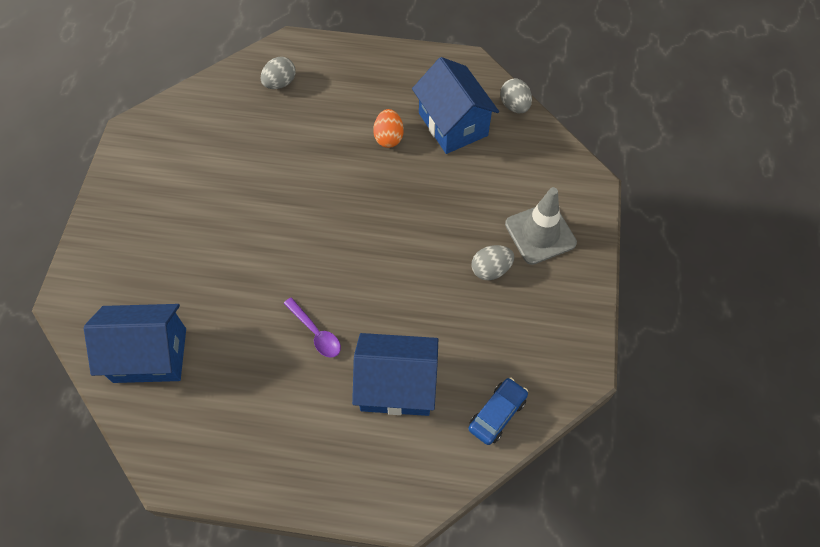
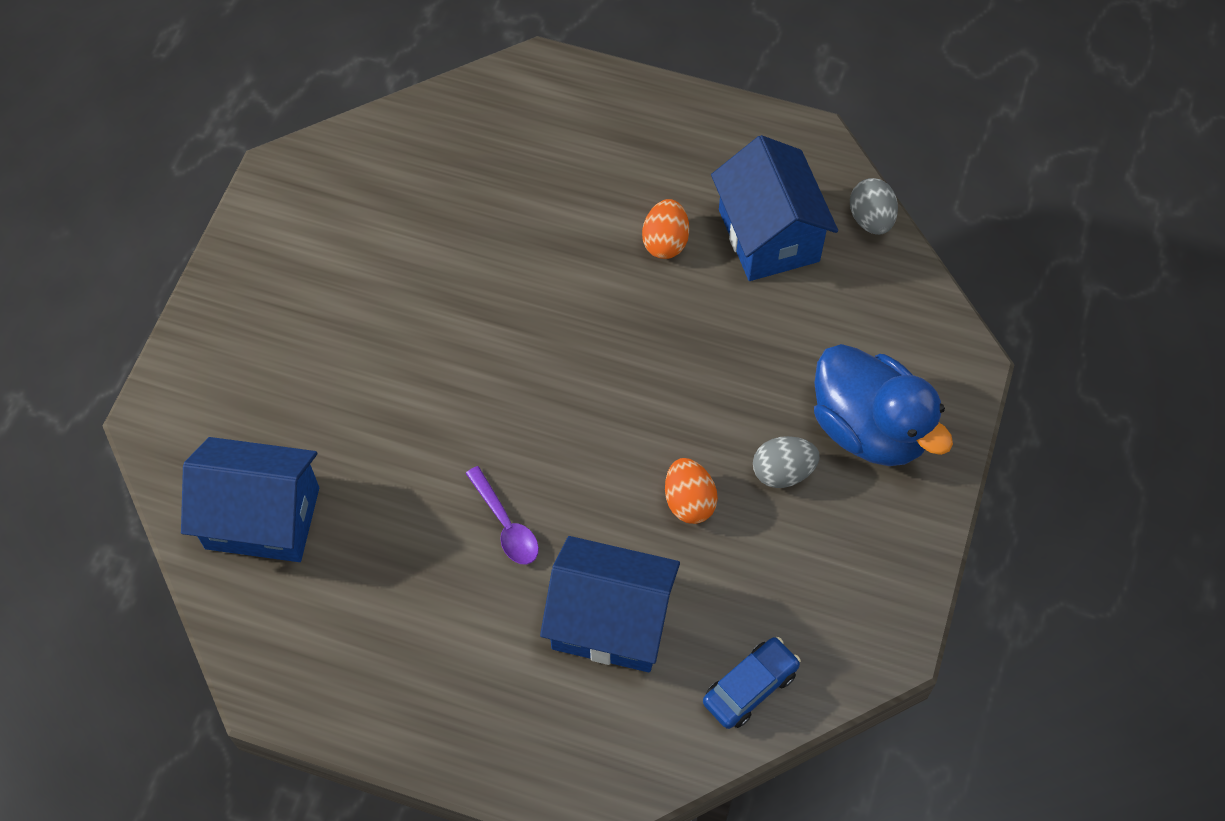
camera: 10 degrees right, 0 degrees up
(280, 83) = (513, 130): grey egg -> none
(434, 298) = (689, 501): none -> orange egg
(540, 233) = (869, 428): grey traffic cone -> blue duck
= = = =
> Work required: Make an exact copy of the listing above. Its pictures are not needed.

> Response to this task:
camera: 10 degrees right, 0 degrees up
(280, 83) = (513, 130): grey egg -> none
(434, 298) = (689, 501): none -> orange egg
(540, 233) = (869, 428): grey traffic cone -> blue duck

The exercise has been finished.